Start of Block
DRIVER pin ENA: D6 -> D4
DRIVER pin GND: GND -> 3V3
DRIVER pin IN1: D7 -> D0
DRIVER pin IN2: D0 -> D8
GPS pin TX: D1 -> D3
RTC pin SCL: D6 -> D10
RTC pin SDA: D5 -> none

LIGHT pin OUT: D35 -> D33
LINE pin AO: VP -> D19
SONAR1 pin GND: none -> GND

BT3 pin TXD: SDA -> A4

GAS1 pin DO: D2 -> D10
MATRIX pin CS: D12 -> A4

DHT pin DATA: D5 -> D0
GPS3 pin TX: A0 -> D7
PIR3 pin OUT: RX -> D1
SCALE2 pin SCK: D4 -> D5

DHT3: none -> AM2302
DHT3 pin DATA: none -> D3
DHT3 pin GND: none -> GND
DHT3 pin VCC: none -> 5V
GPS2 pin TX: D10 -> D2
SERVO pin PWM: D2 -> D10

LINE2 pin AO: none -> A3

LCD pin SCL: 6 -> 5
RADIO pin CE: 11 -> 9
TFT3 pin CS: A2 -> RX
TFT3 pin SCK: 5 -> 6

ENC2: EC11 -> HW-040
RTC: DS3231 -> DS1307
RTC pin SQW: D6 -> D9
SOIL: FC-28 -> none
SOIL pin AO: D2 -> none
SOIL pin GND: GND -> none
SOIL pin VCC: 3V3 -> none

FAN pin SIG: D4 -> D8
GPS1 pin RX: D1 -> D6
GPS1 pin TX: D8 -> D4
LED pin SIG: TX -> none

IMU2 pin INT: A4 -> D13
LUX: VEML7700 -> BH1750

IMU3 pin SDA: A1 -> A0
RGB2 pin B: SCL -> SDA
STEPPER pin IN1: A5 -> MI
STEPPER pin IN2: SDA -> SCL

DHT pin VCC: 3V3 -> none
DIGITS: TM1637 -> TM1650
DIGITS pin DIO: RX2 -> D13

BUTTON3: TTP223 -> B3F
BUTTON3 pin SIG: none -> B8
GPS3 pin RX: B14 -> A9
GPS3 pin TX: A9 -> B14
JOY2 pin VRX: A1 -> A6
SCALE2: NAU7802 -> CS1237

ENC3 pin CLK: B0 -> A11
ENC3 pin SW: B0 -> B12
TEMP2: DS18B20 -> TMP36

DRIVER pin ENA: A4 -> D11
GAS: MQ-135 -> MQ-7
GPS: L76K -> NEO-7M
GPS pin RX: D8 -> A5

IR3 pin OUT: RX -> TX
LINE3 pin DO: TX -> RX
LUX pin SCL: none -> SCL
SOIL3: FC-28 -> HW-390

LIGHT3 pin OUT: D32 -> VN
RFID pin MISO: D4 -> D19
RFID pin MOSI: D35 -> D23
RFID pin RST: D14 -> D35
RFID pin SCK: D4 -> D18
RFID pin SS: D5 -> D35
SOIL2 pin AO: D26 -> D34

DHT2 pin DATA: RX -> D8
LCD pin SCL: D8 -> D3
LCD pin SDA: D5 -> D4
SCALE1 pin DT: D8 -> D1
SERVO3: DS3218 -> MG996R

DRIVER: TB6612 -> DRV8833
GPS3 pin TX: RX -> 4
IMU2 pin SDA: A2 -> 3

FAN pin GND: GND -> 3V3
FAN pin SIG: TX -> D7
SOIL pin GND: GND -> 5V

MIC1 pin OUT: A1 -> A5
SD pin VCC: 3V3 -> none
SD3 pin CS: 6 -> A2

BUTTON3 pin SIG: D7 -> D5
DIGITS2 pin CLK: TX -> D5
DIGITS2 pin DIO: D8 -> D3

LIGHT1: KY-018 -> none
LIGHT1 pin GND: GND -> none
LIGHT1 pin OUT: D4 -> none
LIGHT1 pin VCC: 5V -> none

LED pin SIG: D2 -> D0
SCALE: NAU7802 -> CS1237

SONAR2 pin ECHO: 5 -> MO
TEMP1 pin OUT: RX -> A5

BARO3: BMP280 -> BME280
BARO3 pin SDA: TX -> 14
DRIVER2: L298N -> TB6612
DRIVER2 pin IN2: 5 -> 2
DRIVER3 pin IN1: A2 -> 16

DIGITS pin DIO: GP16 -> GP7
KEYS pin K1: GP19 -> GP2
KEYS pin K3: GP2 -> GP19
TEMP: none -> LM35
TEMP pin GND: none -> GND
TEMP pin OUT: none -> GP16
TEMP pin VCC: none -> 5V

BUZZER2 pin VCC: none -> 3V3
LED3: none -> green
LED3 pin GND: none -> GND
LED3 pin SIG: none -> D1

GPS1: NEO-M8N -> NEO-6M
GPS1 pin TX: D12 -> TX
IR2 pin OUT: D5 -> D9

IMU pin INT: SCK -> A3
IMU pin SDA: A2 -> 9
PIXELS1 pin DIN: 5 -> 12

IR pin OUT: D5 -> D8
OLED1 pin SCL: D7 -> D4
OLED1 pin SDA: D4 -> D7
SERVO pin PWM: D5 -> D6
End of Block
▶ **EXERCISE OBJECTIVE**: The task requires that all the material be restated word for word.

▶ **COMPLETED TASK**:
DRIVER pin ENA: D6 -> D4
DRIVER pin GND: GND -> 3V3
DRIVER pin IN1: D7 -> D0
DRIVER pin IN2: D0 -> D8
GPS pin TX: D1 -> D3
RTC pin SCL: D6 -> D10
RTC pin SDA: D5 -> none

LIGHT pin OUT: D35 -> D33
LINE pin AO: VP -> D19
SONAR1 pin GND: none -> GND

BT3 pin TXD: SDA -> A4

GAS1 pin DO: D2 -> D10
MATRIX pin CS: D12 -> A4

DHT pin DATA: D5 -> D0
GPS3 pin TX: A0 -> D7
PIR3 pin OUT: RX -> D1
SCALE2 pin SCK: D4 -> D5

DHT3: none -> AM2302
DHT3 pin DATA: none -> D3
DHT3 pin GND: none -> GND
DHT3 pin VCC: none -> 5V
GPS2 pin TX: D10 -> D2
SERVO pin PWM: D2 -> D10

LINE2 pin AO: none -> A3

LCD pin SCL: 6 -> 5
RADIO pin CE: 11 -> 9
TFT3 pin CS: A2 -> RX
TFT3 pin SCK: 5 -> 6

ENC2: EC11 -> HW-040
RTC: DS3231 -> DS1307
RTC pin SQW: D6 -> D9
SOIL: FC-28 -> none
SOIL pin AO: D2 -> none
SOIL pin GND: GND -> none
SOIL pin VCC: 3V3 -> none

FAN pin SIG: D4 -> D8
GPS1 pin RX: D1 -> D6
GPS1 pin TX: D8 -> D4
LED pin SIG: TX -> none

IMU2 pin INT: A4 -> D13
LUX: VEML7700 -> BH1750

IMU3 pin SDA: A1 -> A0
RGB2 pin B: SCL -> SDA
STEPPER pin IN1: A5 -> MI
STEPPER pin IN2: SDA -> SCL

DHT pin VCC: 3V3 -> none
DIGITS: TM1637 -> TM1650
DIGITS pin DIO: RX2 -> D13

BUTTON3: TTP223 -> B3F
BUTTON3 pin SIG: none -> B8
GPS3 pin RX: B14 -> A9
GPS3 pin TX: A9 -> B14
JOY2 pin VRX: A1 -> A6
SCALE2: NAU7802 -> CS1237

ENC3 pin CLK: B0 -> A11
ENC3 pin SW: B0 -> B12
TEMP2: DS18B20 -> TMP36

DRIVER pin ENA: A4 -> D11
GAS: MQ-135 -> MQ-7
GPS: L76K -> NEO-7M
GPS pin RX: D8 -> A5

IR3 pin OUT: RX -> TX
LINE3 pin DO: TX -> RX
LUX pin SCL: none -> SCL
SOIL3: FC-28 -> HW-390

LIGHT3 pin OUT: D32 -> VN
RFID pin MISO: D4 -> D19
RFID pin MOSI: D35 -> D23
RFID pin RST: D14 -> D35
RFID pin SCK: D4 -> D18
RFID pin SS: D5 -> D35
SOIL2 pin AO: D26 -> D34

DHT2 pin DATA: RX -> D8
LCD pin SCL: D8 -> D3
LCD pin SDA: D5 -> D4
SCALE1 pin DT: D8 -> D1
SERVO3: DS3218 -> MG996R

DRIVER: TB6612 -> DRV8833
GPS3 pin TX: RX -> 4
IMU2 pin SDA: A2 -> 3

FAN pin GND: GND -> 3V3
FAN pin SIG: TX -> D7
SOIL pin GND: GND -> 5V

MIC1 pin OUT: A1 -> A5
SD pin VCC: 3V3 -> none
SD3 pin CS: 6 -> A2

BUTTON3 pin SIG: D7 -> D5
DIGITS2 pin CLK: TX -> D5
DIGITS2 pin DIO: D8 -> D3

LIGHT1: KY-018 -> none
LIGHT1 pin GND: GND -> none
LIGHT1 pin OUT: D4 -> none
LIGHT1 pin VCC: 5V -> none

LED pin SIG: D2 -> D0
SCALE: NAU7802 -> CS1237

SONAR2 pin ECHO: 5 -> MO
TEMP1 pin OUT: RX -> A5

BARO3: BMP280 -> BME280
BARO3 pin SDA: TX -> 14
DRIVER2: L298N -> TB6612
DRIVER2 pin IN2: 5 -> 2
DRIVER3 pin IN1: A2 -> 16

DIGITS pin DIO: GP16 -> GP7
KEYS pin K1: GP19 -> GP2
KEYS pin K3: GP2 -> GP19
TEMP: none -> LM35
TEMP pin GND: none -> GND
TEMP pin OUT: none -> GP16
TEMP pin VCC: none -> 5V

BUZZER2 pin VCC: none -> 3V3
LED3: none -> green
LED3 pin GND: none -> GND
LED3 pin SIG: none -> D1

GPS1: NEO-M8N -> NEO-6M
GPS1 pin TX: D12 -> TX
IR2 pin OUT: D5 -> D9

IMU pin INT: SCK -> A3
IMU pin SDA: A2 -> 9
PIXELS1 pin DIN: 5 -> 12

IR pin OUT: D5 -> D8
OLED1 pin SCL: D7 -> D4
OLED1 pin SDA: D4 -> D7
SERVO pin PWM: D5 -> D6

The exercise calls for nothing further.